** ASSIGNMENT **
Using the listing below, set down each line from the line containing "IC203 pin VCC: GND -> +9V" through the line containing "R206: none -> 15k (IN, KEY)", both ends included, exactly and with nothing added.

** EXTRACTED DATA **
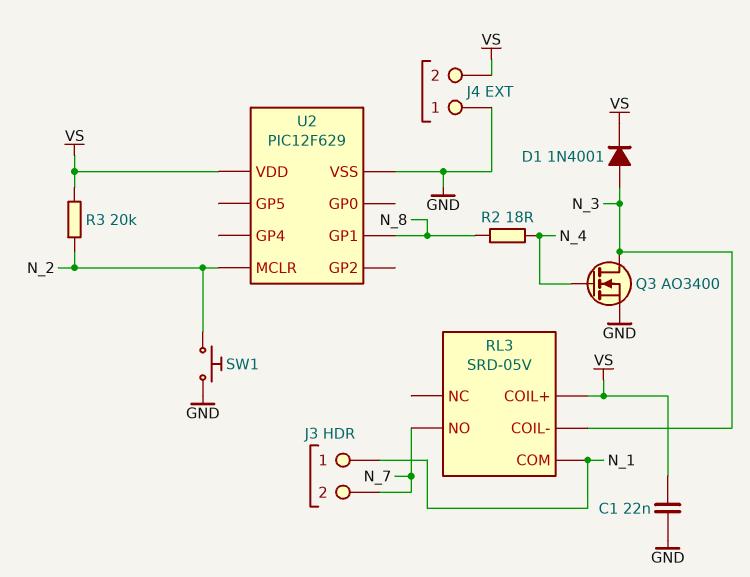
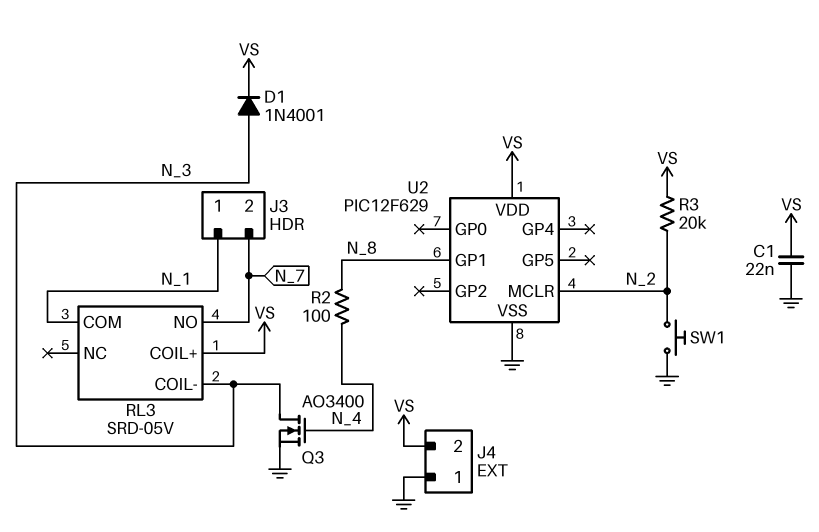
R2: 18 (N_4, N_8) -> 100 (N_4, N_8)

---

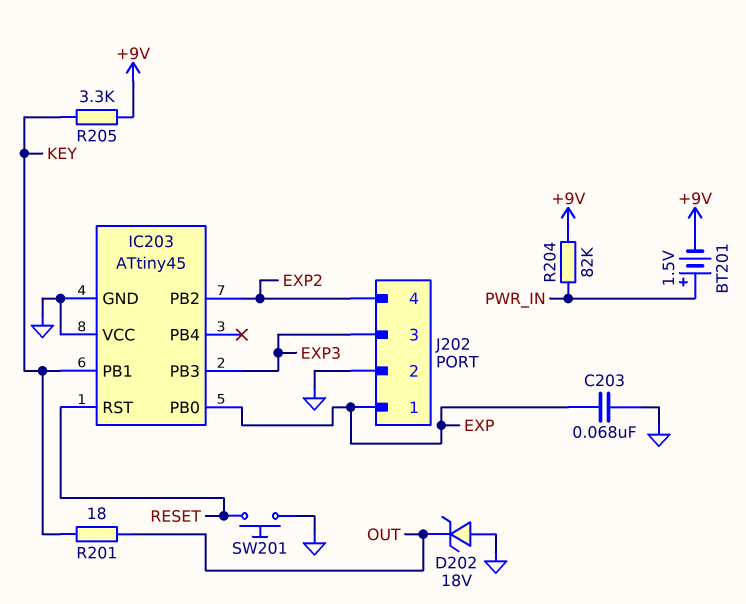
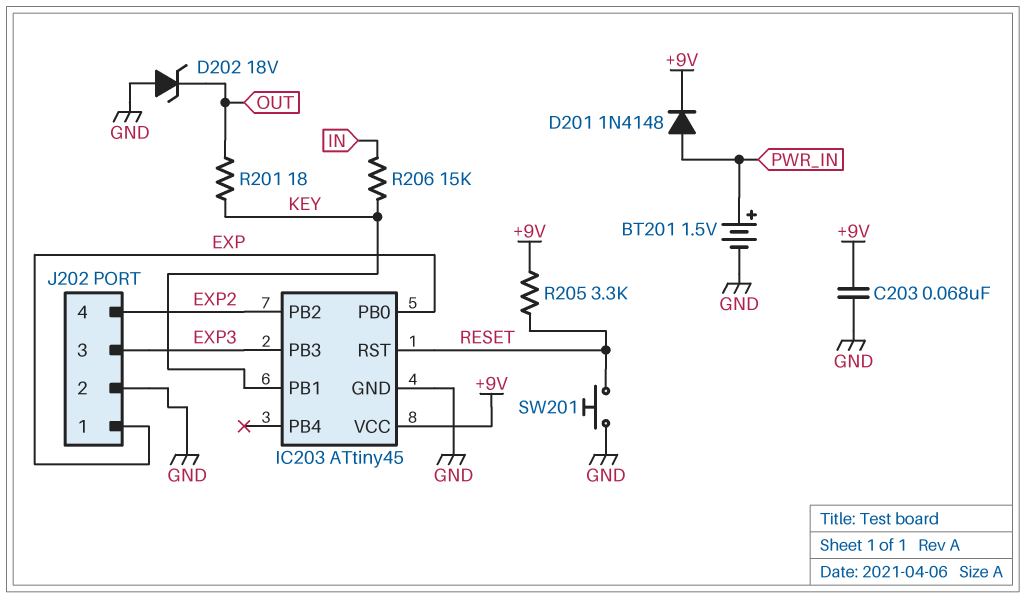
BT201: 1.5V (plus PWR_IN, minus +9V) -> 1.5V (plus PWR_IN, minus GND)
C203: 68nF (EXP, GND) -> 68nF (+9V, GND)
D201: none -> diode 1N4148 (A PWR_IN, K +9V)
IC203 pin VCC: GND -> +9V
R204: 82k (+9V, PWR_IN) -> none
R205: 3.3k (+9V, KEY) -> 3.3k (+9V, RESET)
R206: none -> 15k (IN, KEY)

** EXERCISE SOLUTION **
IC203 pin VCC: GND -> +9V
R204: 82k (+9V, PWR_IN) -> none
R205: 3.3k (+9V, KEY) -> 3.3k (+9V, RESET)
R206: none -> 15k (IN, KEY)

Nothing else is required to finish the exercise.